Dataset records

*** Block opens ***

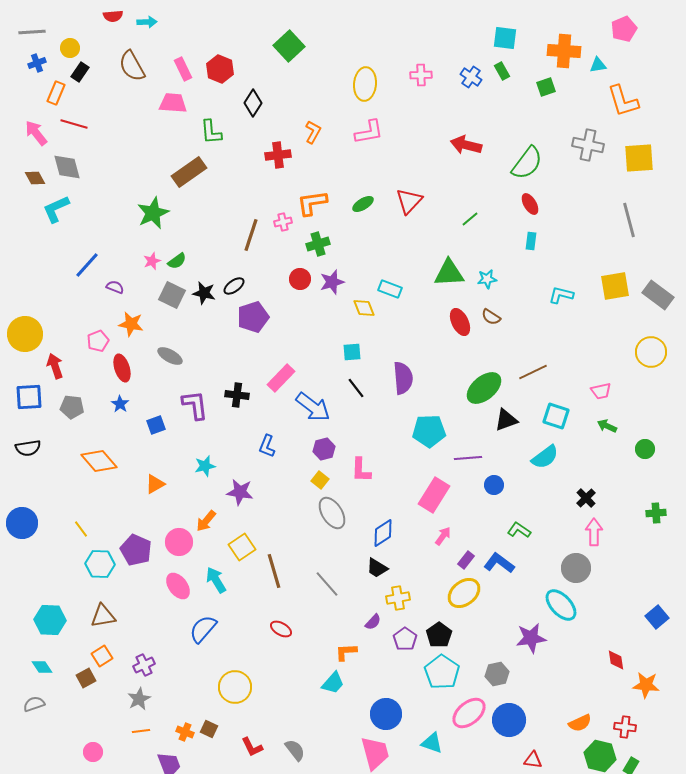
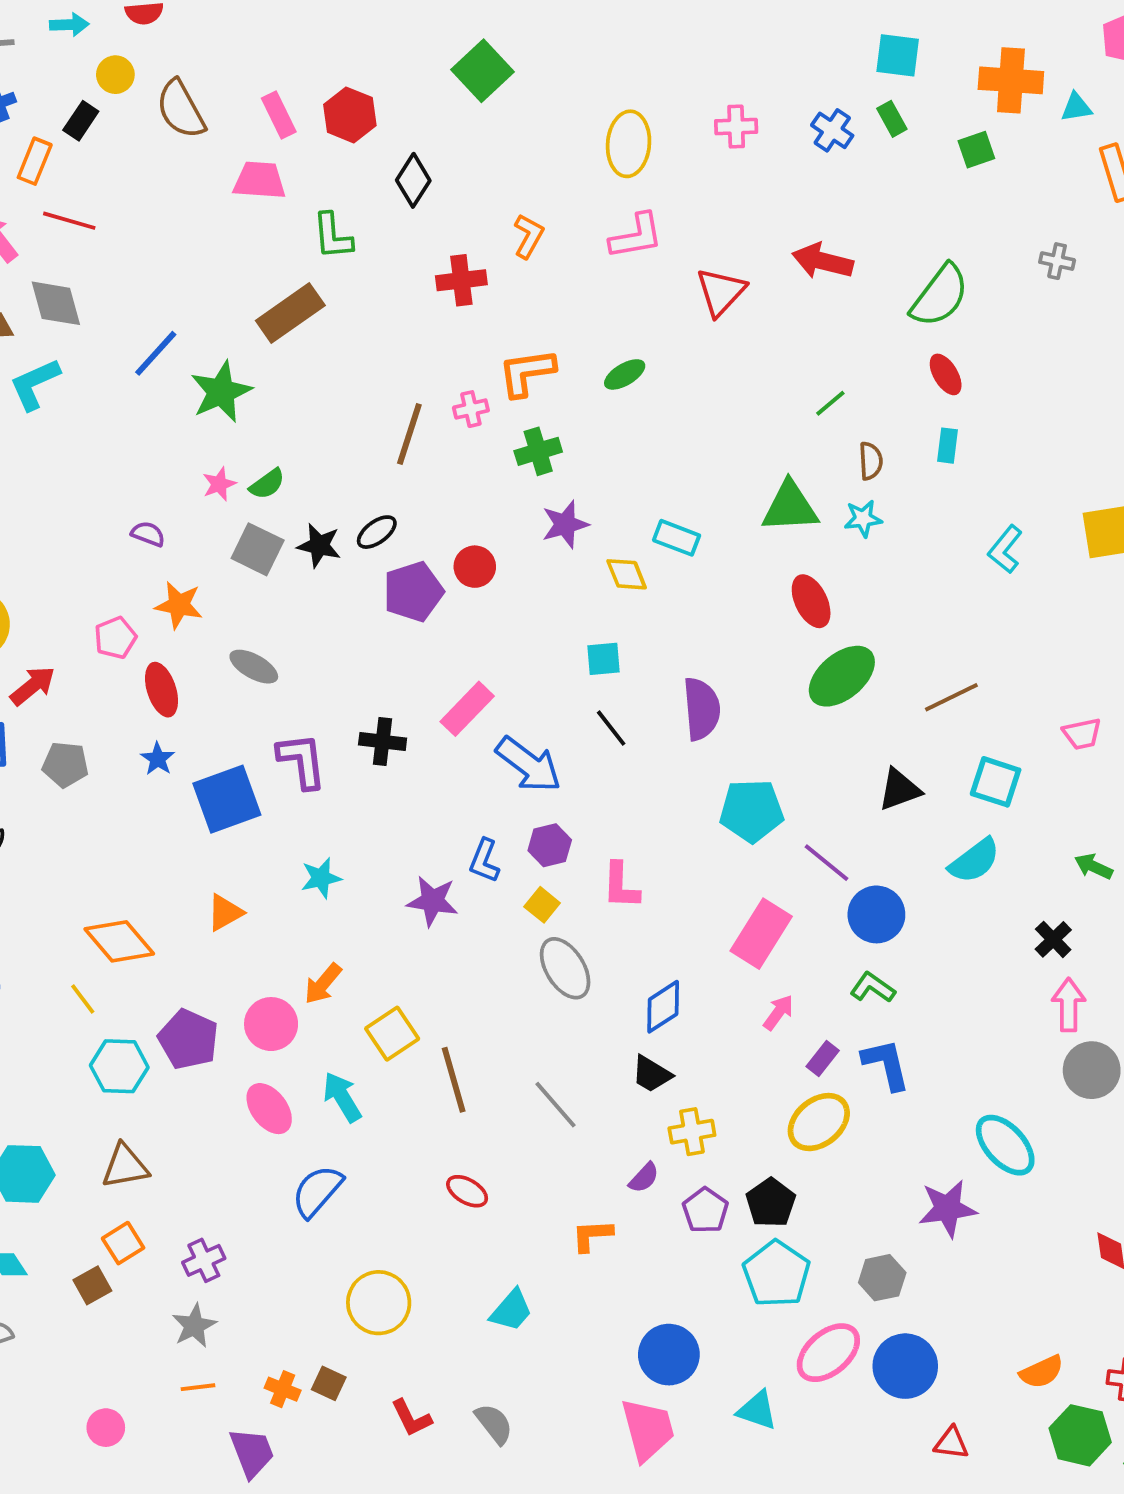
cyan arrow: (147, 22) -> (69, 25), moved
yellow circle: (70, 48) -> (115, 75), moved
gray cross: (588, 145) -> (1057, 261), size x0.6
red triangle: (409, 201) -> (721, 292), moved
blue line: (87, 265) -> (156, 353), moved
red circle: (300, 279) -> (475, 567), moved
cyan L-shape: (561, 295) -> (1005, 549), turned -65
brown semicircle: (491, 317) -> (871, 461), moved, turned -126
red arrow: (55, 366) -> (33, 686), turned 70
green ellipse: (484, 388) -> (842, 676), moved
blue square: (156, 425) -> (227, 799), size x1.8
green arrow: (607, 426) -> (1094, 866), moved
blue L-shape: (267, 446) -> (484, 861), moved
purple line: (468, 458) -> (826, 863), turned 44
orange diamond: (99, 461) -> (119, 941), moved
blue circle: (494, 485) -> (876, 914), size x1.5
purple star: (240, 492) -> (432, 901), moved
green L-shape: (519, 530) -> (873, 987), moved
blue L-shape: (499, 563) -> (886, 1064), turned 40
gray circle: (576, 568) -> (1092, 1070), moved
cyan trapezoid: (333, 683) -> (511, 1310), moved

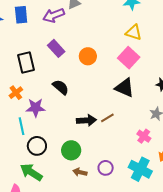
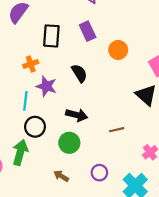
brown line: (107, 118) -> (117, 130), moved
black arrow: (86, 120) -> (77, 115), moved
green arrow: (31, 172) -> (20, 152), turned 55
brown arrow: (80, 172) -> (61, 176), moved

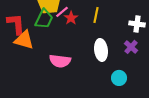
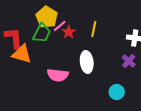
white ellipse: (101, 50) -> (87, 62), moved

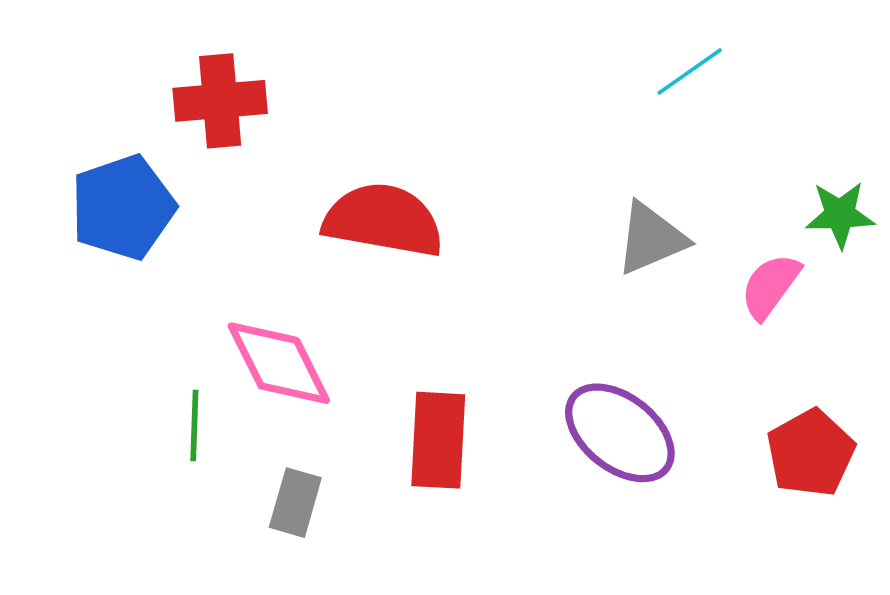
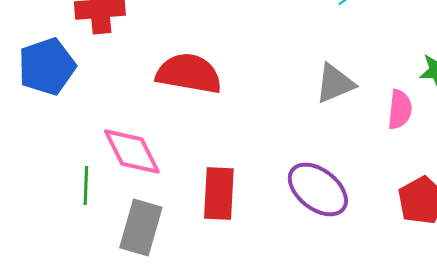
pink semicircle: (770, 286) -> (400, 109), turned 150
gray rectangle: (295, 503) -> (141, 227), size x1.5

*** Block closes ***

=== YOUR GOAL ===
Copy the records exactly. Skip the images.

=== WORKED SOLUTION ===
cyan arrow: (147, 22) -> (69, 25), moved
yellow circle: (70, 48) -> (115, 75), moved
gray cross: (588, 145) -> (1057, 261), size x0.6
red triangle: (409, 201) -> (721, 292), moved
blue line: (87, 265) -> (156, 353), moved
red circle: (300, 279) -> (475, 567), moved
cyan L-shape: (561, 295) -> (1005, 549), turned -65
brown semicircle: (491, 317) -> (871, 461), moved, turned -126
red arrow: (55, 366) -> (33, 686), turned 70
green ellipse: (484, 388) -> (842, 676), moved
blue square: (156, 425) -> (227, 799), size x1.8
green arrow: (607, 426) -> (1094, 866), moved
blue L-shape: (267, 446) -> (484, 861), moved
purple line: (468, 458) -> (826, 863), turned 44
orange diamond: (99, 461) -> (119, 941), moved
blue circle: (494, 485) -> (876, 914), size x1.5
purple star: (240, 492) -> (432, 901), moved
green L-shape: (519, 530) -> (873, 987), moved
blue L-shape: (499, 563) -> (886, 1064), turned 40
gray circle: (576, 568) -> (1092, 1070), moved
cyan trapezoid: (333, 683) -> (511, 1310), moved

brown line: (107, 118) -> (117, 130), moved
black arrow: (86, 120) -> (77, 115), moved
green arrow: (31, 172) -> (20, 152), turned 55
brown arrow: (80, 172) -> (61, 176), moved

white ellipse: (101, 50) -> (87, 62), moved

pink semicircle: (770, 286) -> (400, 109), turned 150
gray rectangle: (295, 503) -> (141, 227), size x1.5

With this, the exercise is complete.